THE TASK - Lines before the one containing "pink strawberry [670,287,693,311]" are excluded; reproduce that line and all lines after it in the entries below, exactly.

------ DATASET ------

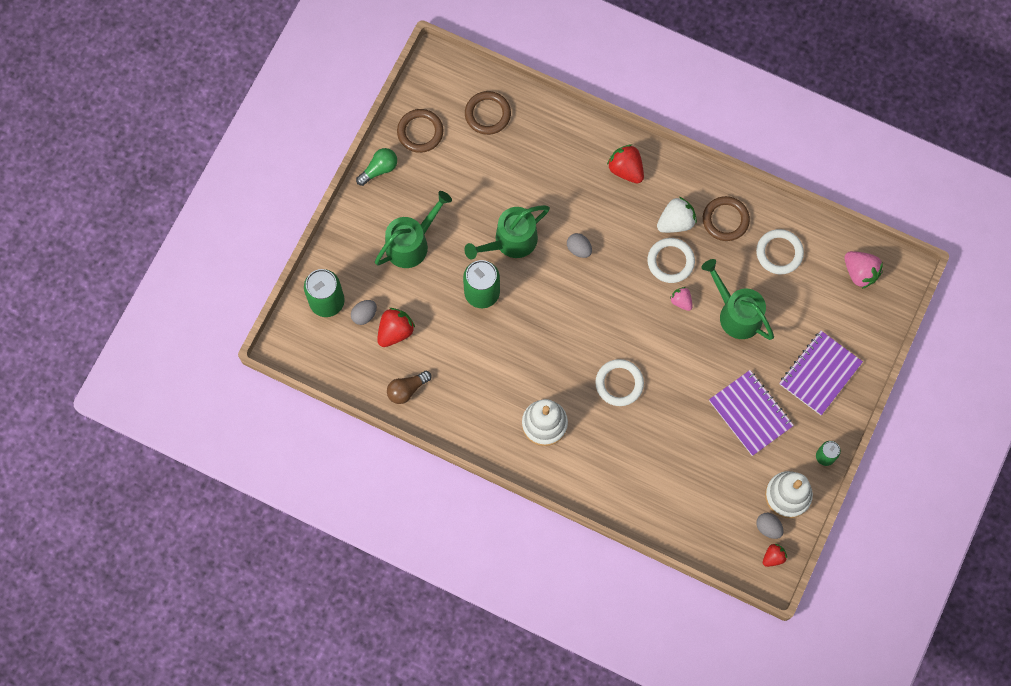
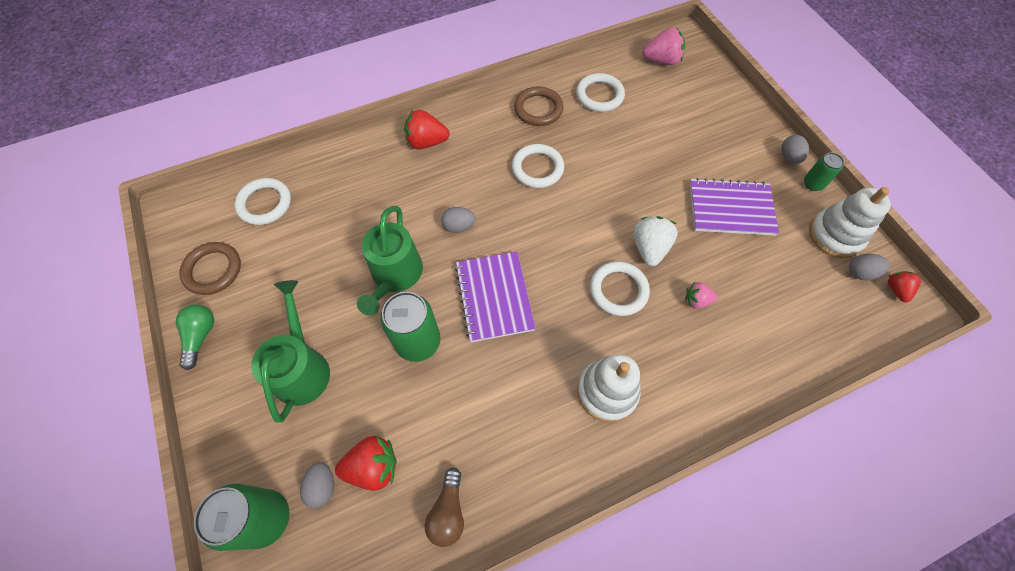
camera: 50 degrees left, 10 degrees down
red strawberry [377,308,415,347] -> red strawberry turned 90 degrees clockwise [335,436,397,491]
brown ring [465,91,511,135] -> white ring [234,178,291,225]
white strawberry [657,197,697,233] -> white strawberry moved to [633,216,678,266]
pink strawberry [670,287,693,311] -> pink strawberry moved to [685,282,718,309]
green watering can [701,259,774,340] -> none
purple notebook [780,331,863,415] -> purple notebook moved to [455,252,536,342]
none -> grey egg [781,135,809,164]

------

RESULT OF THE EXERCISE -
pink strawberry [670,287,693,311] -> pink strawberry moved to [685,282,718,309]
green watering can [701,259,774,340] -> none
purple notebook [780,331,863,415] -> purple notebook moved to [455,252,536,342]
none -> grey egg [781,135,809,164]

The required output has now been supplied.